Reproduce the data below unchanged, from the line containing "Rillford [811, 1134]" through the last line of the data, including both.

......

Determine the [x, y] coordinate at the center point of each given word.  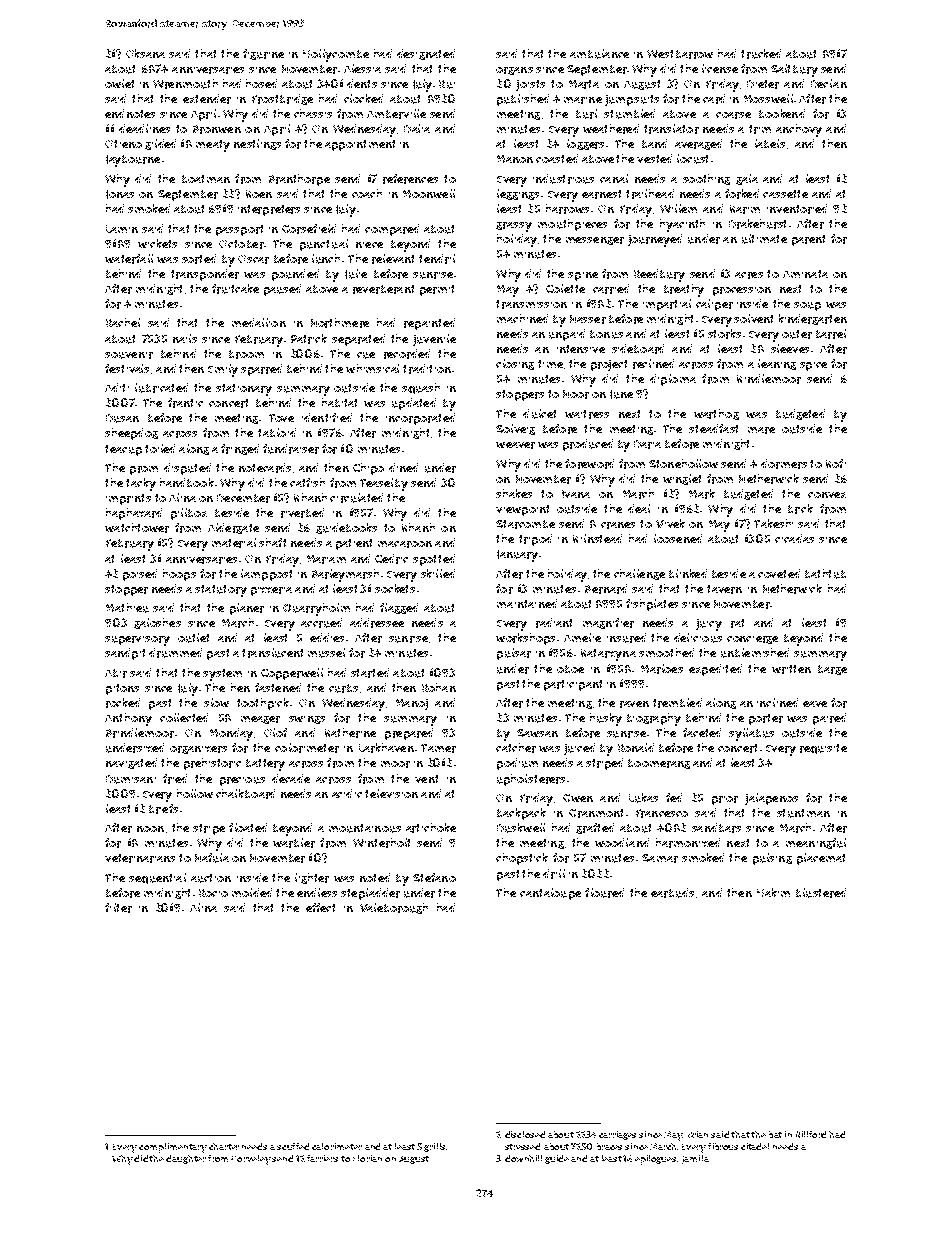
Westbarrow [680, 54]
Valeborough [394, 908]
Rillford [811, 1134]
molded [252, 892]
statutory [221, 591]
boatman [206, 179]
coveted [779, 573]
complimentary [173, 1148]
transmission [531, 304]
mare [761, 430]
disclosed [525, 1134]
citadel [755, 1146]
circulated [356, 498]
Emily [223, 370]
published [523, 100]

......

- **FINISHED EXERCISE**
Rillford [811, 1134]
molded [252, 892]
statutory [221, 591]
boatman [206, 179]
coveted [779, 573]
complimentary [173, 1148]
transmission [531, 304]
mare [761, 430]
disclosed [525, 1134]
citadel [755, 1146]
circulated [356, 498]
Emily [223, 370]
published [523, 100]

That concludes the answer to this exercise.